-- Collected data entries --
[start]

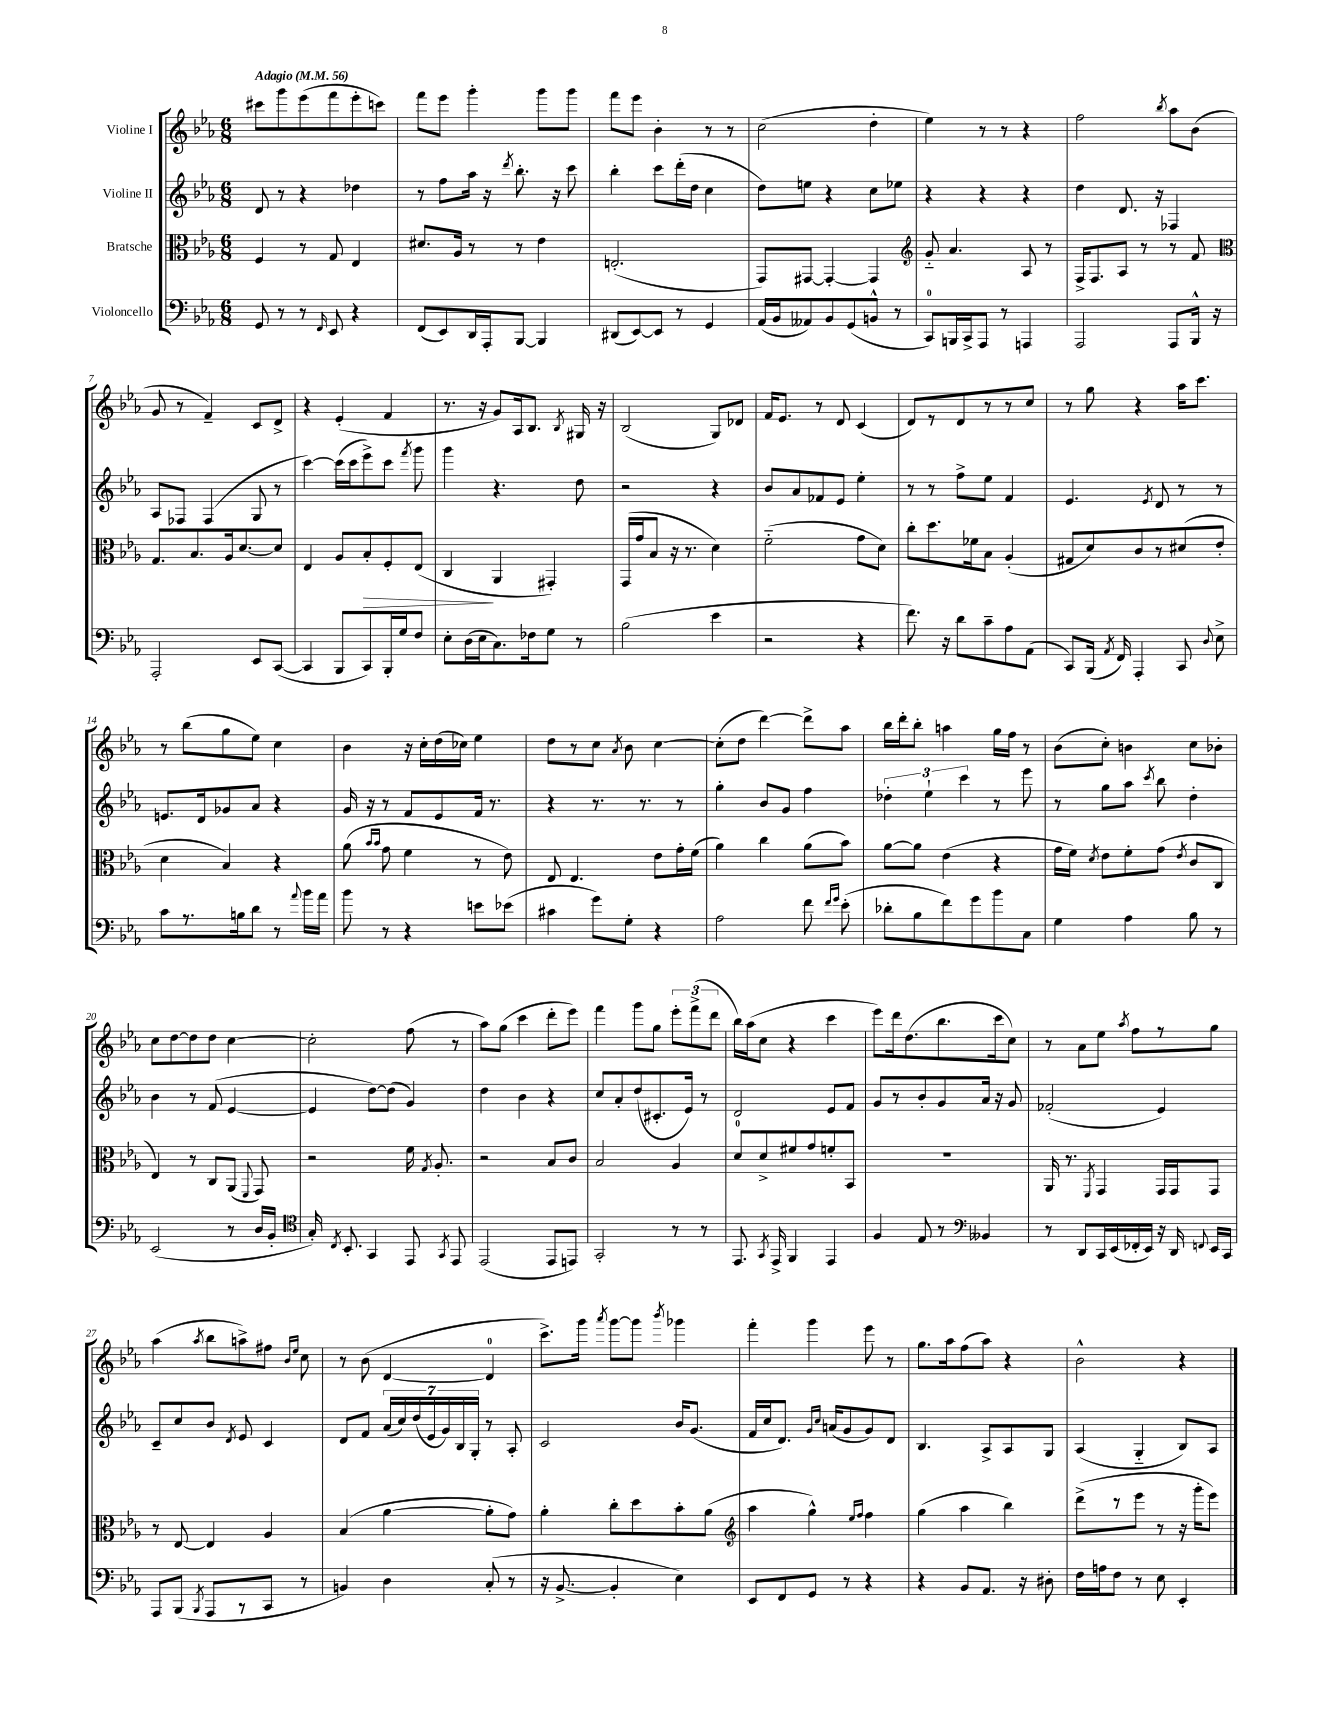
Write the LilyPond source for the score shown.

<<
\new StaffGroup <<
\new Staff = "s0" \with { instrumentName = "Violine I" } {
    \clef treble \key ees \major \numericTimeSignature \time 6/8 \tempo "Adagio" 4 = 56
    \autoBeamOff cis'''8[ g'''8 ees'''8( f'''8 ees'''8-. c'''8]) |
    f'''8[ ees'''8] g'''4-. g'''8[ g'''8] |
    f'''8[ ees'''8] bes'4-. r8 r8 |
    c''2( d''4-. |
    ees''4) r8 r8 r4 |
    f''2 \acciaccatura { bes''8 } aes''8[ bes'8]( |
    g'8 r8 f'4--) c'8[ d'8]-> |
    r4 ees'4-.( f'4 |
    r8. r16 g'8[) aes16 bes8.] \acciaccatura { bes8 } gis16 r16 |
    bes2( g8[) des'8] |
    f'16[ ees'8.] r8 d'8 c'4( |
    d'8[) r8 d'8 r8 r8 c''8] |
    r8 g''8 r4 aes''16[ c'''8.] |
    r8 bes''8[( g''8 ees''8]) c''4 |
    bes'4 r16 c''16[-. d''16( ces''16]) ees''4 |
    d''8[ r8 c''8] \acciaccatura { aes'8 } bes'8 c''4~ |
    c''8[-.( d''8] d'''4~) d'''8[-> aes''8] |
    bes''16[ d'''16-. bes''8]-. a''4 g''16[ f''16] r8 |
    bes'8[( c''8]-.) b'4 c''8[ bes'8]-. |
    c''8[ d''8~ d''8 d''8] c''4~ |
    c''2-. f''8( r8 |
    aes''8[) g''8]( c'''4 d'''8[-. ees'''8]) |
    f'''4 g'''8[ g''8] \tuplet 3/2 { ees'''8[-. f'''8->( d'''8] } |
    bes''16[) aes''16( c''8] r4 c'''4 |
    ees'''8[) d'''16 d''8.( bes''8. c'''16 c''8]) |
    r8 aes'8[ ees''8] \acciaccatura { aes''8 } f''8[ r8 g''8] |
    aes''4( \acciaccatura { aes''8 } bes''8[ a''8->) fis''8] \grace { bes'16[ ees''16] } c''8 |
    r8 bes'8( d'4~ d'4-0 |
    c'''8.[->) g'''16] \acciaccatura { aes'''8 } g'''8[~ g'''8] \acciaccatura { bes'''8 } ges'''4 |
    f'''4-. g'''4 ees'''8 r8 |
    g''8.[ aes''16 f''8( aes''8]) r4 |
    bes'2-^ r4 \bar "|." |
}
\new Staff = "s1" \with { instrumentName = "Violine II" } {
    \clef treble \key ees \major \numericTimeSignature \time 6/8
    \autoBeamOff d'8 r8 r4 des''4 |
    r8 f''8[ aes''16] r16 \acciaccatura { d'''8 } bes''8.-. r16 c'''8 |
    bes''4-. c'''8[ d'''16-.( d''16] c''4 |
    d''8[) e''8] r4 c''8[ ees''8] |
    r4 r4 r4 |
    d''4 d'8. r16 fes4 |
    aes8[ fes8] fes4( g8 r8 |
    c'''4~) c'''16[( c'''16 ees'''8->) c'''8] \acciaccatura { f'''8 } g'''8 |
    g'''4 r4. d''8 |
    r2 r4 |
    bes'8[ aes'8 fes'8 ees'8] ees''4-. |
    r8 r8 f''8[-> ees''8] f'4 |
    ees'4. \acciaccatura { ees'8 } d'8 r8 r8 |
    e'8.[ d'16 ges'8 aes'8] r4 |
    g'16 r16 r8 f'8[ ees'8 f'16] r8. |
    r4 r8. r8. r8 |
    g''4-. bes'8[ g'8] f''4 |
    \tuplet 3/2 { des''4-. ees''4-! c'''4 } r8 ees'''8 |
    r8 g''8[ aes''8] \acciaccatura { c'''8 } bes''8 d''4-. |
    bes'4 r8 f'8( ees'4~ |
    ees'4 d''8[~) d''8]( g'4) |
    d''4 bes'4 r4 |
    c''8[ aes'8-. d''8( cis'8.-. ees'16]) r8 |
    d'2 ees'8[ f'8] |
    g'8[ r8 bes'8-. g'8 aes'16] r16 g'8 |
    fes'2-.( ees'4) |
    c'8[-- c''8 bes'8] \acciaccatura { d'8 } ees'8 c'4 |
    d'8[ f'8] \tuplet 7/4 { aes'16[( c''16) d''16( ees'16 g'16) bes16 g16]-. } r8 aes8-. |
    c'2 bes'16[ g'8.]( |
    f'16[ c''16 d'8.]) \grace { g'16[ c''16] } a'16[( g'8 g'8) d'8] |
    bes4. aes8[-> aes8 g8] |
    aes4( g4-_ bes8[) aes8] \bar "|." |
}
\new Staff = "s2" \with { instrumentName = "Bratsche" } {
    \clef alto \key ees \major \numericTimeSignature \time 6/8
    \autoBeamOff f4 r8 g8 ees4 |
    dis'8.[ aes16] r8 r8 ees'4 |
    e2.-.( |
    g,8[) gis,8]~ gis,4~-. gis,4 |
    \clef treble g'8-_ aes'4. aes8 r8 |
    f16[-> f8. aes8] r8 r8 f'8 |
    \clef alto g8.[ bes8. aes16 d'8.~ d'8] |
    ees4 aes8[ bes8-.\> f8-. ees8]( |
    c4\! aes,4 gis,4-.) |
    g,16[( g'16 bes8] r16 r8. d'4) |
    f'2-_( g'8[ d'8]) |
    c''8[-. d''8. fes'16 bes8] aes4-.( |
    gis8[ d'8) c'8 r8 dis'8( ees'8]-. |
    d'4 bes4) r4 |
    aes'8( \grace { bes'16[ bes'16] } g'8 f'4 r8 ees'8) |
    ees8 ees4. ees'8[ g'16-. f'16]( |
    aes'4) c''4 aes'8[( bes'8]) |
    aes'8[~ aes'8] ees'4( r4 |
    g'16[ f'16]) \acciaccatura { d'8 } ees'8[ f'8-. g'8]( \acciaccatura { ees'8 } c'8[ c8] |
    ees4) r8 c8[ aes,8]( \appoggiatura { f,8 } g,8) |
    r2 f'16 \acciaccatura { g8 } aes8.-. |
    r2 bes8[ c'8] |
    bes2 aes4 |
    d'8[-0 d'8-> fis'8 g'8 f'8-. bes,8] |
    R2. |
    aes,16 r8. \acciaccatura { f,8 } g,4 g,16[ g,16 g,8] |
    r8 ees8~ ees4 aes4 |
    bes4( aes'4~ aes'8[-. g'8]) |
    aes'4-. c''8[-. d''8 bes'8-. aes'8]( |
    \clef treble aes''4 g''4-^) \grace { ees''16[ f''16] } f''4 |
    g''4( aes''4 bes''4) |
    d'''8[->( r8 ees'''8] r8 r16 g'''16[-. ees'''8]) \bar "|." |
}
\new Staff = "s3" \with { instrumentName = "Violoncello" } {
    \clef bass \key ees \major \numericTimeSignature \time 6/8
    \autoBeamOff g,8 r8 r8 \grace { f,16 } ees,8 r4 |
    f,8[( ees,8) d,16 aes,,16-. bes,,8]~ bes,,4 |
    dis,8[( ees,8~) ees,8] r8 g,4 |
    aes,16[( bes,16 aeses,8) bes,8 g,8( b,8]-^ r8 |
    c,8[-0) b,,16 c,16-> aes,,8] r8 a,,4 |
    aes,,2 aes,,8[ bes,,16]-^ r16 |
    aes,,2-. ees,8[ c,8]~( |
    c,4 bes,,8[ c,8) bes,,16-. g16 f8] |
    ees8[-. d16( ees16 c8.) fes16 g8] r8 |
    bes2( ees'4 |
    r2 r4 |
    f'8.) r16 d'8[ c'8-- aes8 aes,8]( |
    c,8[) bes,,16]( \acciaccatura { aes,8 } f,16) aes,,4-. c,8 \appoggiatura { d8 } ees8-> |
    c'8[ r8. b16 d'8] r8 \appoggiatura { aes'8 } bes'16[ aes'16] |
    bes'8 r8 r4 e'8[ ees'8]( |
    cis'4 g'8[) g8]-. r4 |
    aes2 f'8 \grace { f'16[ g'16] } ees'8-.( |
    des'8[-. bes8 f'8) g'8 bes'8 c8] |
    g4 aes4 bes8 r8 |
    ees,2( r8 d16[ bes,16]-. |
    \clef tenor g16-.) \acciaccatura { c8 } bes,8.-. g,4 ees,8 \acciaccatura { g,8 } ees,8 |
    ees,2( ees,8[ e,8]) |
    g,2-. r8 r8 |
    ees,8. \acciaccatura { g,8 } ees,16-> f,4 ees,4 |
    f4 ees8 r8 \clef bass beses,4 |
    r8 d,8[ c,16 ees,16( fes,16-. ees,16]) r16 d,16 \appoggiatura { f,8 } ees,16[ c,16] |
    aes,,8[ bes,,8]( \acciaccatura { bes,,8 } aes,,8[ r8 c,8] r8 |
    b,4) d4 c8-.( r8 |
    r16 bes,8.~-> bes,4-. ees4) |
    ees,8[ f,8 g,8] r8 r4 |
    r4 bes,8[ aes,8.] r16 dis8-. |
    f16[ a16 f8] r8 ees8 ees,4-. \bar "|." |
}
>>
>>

[end]

Work out how many of the lines above contain the string "grace", matching case exactly, and give only that number.

-- Written answer --
6